→ WHAT YOU NEED TO DO
Give back the line containing "peaked cap/rose-pink (no." along with every line after it, exactly, until the entries end.

→ INPUT DATA
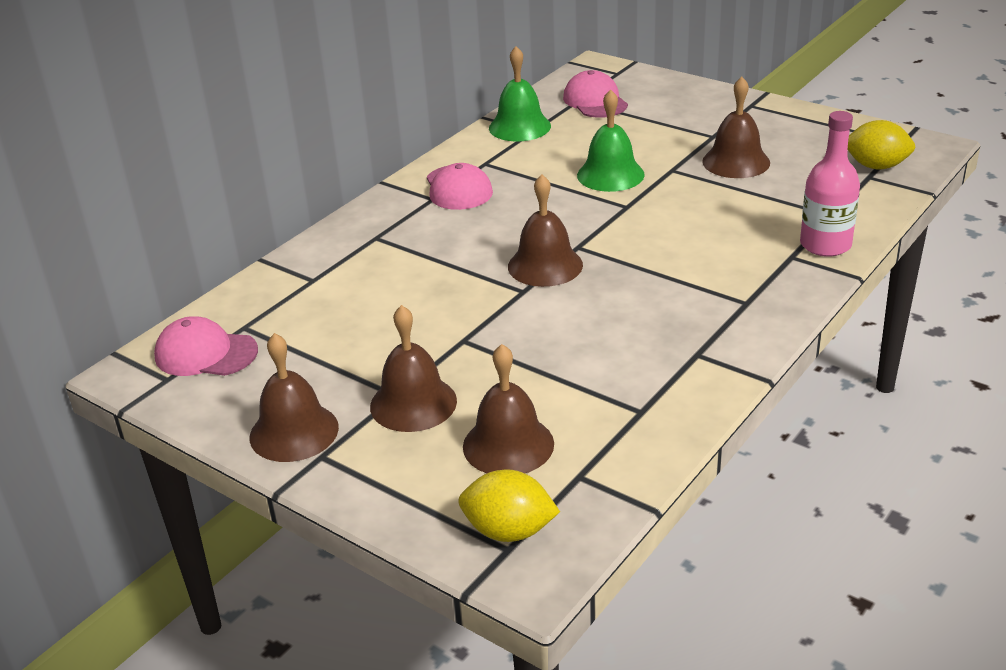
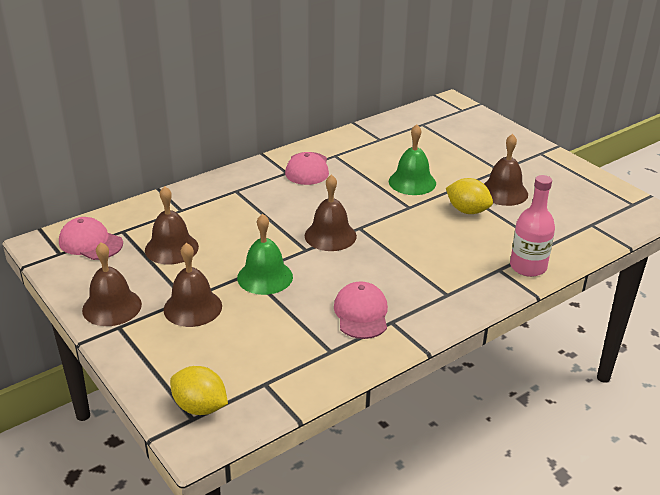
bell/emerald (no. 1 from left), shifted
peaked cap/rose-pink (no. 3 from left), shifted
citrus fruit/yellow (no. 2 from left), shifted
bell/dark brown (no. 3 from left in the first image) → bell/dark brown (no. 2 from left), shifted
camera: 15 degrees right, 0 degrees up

→ EXERCISE SOLUTION
peaked cap/rose-pink (no. 3 from left), shifted
citrus fruit/yellow (no. 2 from left), shifted
bell/dark brown (no. 3 from left in the first image) → bell/dark brown (no. 2 from left), shifted
camera: 15 degrees right, 0 degrees up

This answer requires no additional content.